> [Your goal]
Extract the lines that carry the string "padlock" from the listing.

> [Material provided]
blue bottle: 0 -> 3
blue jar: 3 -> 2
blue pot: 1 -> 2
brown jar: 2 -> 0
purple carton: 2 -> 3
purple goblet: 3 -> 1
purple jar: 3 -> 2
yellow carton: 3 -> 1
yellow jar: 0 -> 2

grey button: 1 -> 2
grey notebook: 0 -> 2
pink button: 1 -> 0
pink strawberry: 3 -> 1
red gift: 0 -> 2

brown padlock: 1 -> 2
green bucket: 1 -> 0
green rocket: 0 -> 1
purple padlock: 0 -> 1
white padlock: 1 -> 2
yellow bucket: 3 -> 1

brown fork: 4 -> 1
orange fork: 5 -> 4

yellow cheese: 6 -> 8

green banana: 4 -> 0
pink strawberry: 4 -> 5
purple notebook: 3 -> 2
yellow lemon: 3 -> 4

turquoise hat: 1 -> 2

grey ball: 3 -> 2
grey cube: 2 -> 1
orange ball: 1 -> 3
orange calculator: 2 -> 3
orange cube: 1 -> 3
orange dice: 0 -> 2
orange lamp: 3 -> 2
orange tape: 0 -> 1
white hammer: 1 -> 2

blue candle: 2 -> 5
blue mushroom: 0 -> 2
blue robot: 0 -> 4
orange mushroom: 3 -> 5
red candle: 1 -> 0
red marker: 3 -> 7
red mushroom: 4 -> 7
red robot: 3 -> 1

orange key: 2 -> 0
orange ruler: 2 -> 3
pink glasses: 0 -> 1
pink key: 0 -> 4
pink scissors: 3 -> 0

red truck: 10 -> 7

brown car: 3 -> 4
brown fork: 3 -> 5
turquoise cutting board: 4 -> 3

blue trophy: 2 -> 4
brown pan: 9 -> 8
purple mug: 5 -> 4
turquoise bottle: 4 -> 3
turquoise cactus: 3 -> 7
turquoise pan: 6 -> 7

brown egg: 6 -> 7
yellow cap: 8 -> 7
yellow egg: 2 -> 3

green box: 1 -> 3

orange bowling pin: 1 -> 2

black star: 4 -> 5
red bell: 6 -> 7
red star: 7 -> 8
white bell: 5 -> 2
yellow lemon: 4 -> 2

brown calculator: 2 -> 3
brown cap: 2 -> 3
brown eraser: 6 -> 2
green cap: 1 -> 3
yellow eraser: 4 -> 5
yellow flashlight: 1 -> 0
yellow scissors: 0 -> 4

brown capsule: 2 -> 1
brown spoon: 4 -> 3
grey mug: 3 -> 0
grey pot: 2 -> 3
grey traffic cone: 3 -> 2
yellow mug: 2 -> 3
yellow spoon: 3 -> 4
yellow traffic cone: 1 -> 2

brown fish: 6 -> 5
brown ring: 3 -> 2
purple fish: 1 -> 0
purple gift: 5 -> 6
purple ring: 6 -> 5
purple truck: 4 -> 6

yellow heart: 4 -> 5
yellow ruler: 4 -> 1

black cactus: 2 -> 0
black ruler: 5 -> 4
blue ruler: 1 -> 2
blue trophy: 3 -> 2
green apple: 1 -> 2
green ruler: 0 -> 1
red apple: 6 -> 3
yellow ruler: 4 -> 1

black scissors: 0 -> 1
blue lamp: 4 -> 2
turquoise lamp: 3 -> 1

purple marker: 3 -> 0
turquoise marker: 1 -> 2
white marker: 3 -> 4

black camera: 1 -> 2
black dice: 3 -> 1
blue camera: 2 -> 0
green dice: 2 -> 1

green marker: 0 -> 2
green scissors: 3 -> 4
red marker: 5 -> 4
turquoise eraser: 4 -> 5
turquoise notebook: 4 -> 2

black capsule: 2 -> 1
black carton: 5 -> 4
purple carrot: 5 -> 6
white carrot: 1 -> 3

> [Finished exercise]
brown padlock: 1 -> 2
purple padlock: 0 -> 1
white padlock: 1 -> 2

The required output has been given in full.